# Instructions to follow:
Could you repeat the records below exactly, without the pictures?

##### Dataset extract

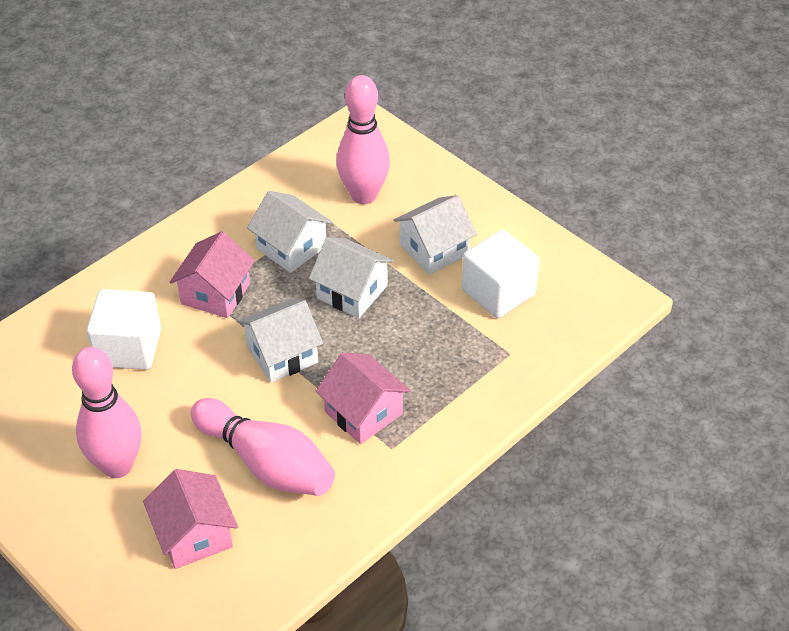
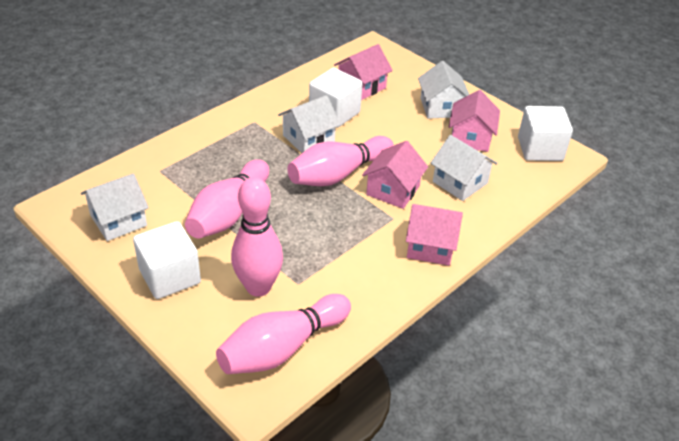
pink bowling pin: [72,347,142,478] [191,398,335,496] [337,75,390,204] = 3 -> [185,159,269,239] [216,294,351,374] [231,177,283,297] [287,136,394,186] = 4
pink house: [143,469,238,569] [170,231,255,318] [316,352,411,444] = 3 -> [334,44,393,100] [362,141,428,209] [406,204,463,266] [449,90,500,152] = 4
white cube: [87,289,161,370] [462,229,540,318] = 2 -> [133,221,201,299] [309,68,363,128] [518,106,573,161] = 3

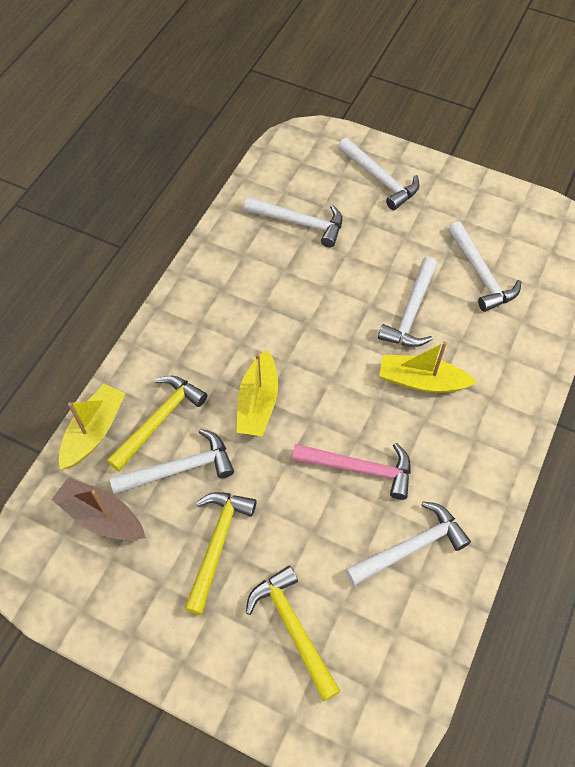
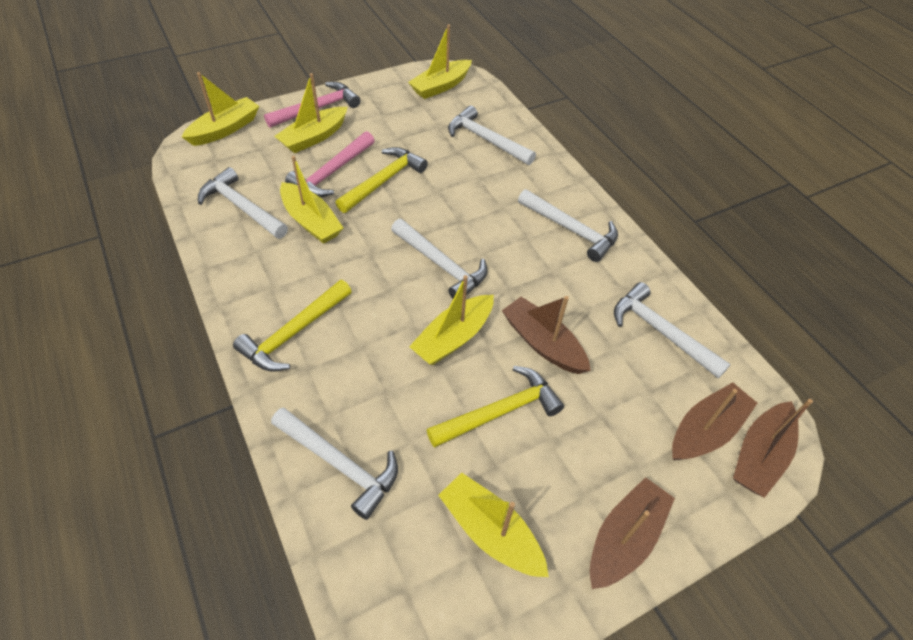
brown boat: [51,477,146,541] = 1 -> [502,296,591,374] [590,477,675,589] [672,382,757,460] [733,399,813,498] = 4
pink hammer: [292,443,411,500] = 1 -> [264,82,361,128] [285,131,375,197] = 2
yellow boat: [59,384,126,469] [236,350,278,436] [379,341,477,393] = 3 -> [182,72,259,146] [274,73,348,153] [280,156,343,244] [408,25,472,99] [409,275,494,365] [438,472,549,577] = 6

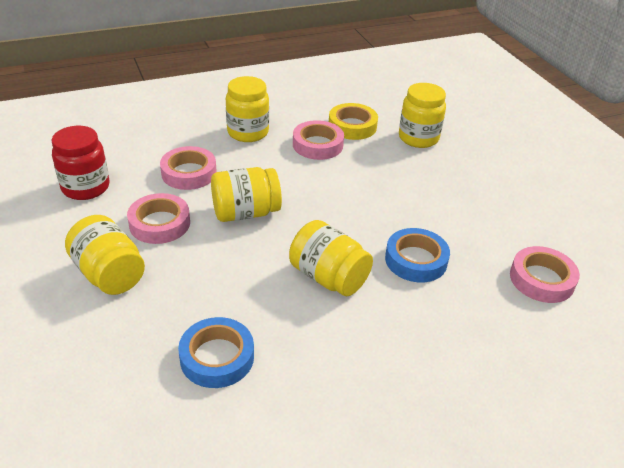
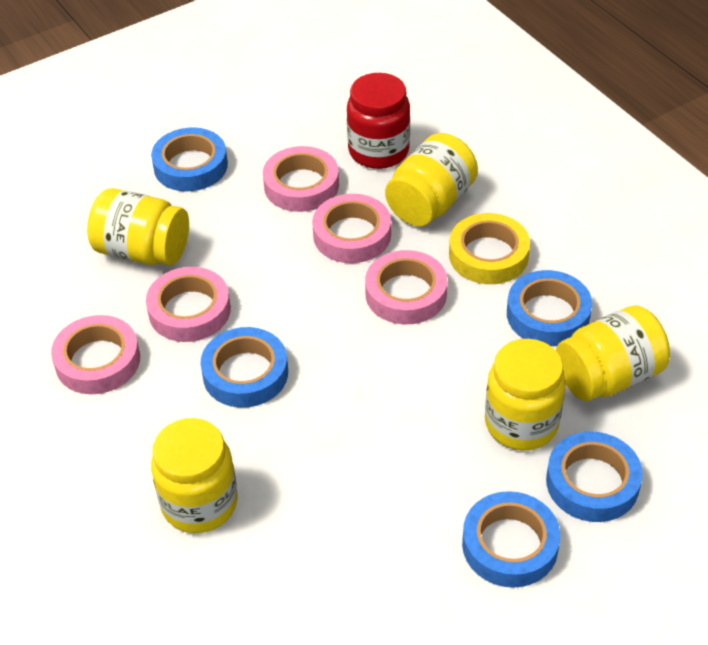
blue tape: [178,317,254,388] [385,228,450,282] = 2 -> [151,127,228,191] [200,327,288,408] [462,491,560,588] [507,270,592,346] [546,432,643,522] = 5
pink tape: [127,193,190,244] [160,146,217,190] [293,120,344,160] [510,246,580,303] = 4 -> [51,315,140,394] [146,267,231,342] [263,146,339,212] [312,194,391,263] [365,250,447,324] = 5

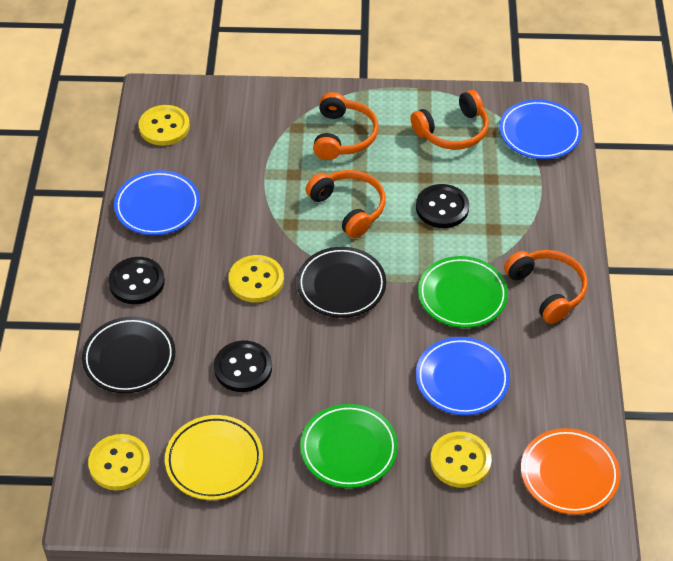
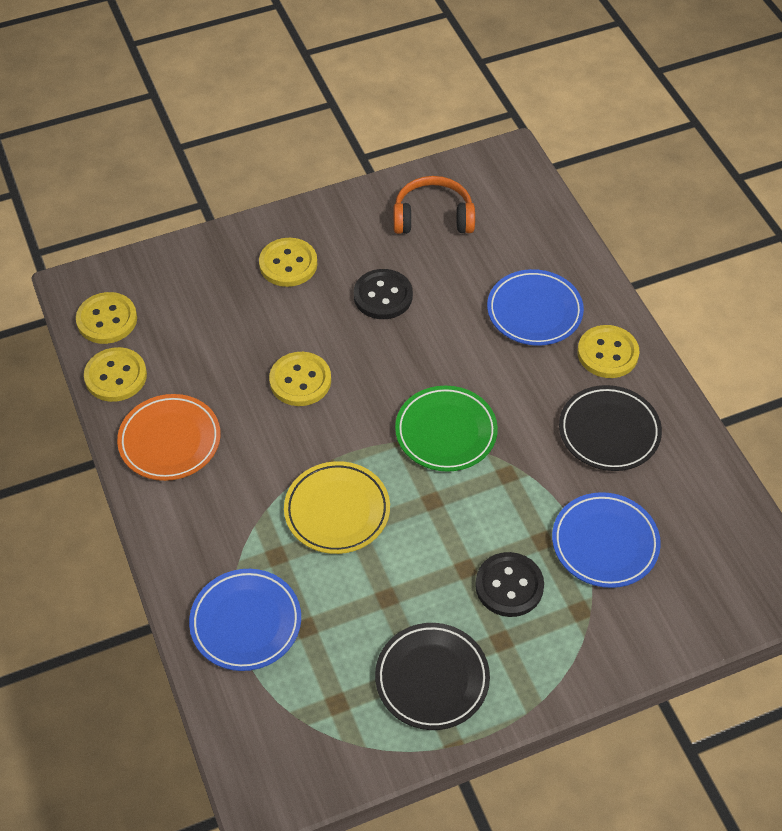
black button: [108,257,165,304] [214,341,272,392] [416,184,469,228] = 3 -> [354,269,413,319] [475,552,544,617] = 2
green plate: [300,404,398,488] [418,256,508,328] = 2 -> [395,386,498,472] = 1
orange headphones: [306,170,386,238] [313,92,378,160] [410,90,489,150] [504,250,587,324] = 4 -> [394,176,475,234] = 1
yellow button: [88,434,150,491] [138,105,190,146] [228,255,284,302] [430,432,492,488] = 4 -> [76,292,137,344] [84,347,147,402] [259,238,317,287] [269,352,331,406] [577,325,640,378] = 5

##########

# Answer for the task:
pink bowling pin: [72,347,142,478] [191,398,335,496] [337,75,390,204] = 3 -> [185,159,269,239] [216,294,351,374] [231,177,283,297] [287,136,394,186] = 4
pink house: [143,469,238,569] [170,231,255,318] [316,352,411,444] = 3 -> [334,44,393,100] [362,141,428,209] [406,204,463,266] [449,90,500,152] = 4
white cube: [87,289,161,370] [462,229,540,318] = 2 -> [133,221,201,299] [309,68,363,128] [518,106,573,161] = 3

brown boat: [51,477,146,541] = 1 -> [502,296,591,374] [590,477,675,589] [672,382,757,460] [733,399,813,498] = 4
pink hammer: [292,443,411,500] = 1 -> [264,82,361,128] [285,131,375,197] = 2
yellow boat: [59,384,126,469] [236,350,278,436] [379,341,477,393] = 3 -> [182,72,259,146] [274,73,348,153] [280,156,343,244] [408,25,472,99] [409,275,494,365] [438,472,549,577] = 6

blue tape: [178,317,254,388] [385,228,450,282] = 2 -> [151,127,228,191] [200,327,288,408] [462,491,560,588] [507,270,592,346] [546,432,643,522] = 5
pink tape: [127,193,190,244] [160,146,217,190] [293,120,344,160] [510,246,580,303] = 4 -> [51,315,140,394] [146,267,231,342] [263,146,339,212] [312,194,391,263] [365,250,447,324] = 5

black button: [108,257,165,304] [214,341,272,392] [416,184,469,228] = 3 -> [354,269,413,319] [475,552,544,617] = 2
green plate: [300,404,398,488] [418,256,508,328] = 2 -> [395,386,498,472] = 1
orange headphones: [306,170,386,238] [313,92,378,160] [410,90,489,150] [504,250,587,324] = 4 -> [394,176,475,234] = 1
yellow button: [88,434,150,491] [138,105,190,146] [228,255,284,302] [430,432,492,488] = 4 -> [76,292,137,344] [84,347,147,402] [259,238,317,287] [269,352,331,406] [577,325,640,378] = 5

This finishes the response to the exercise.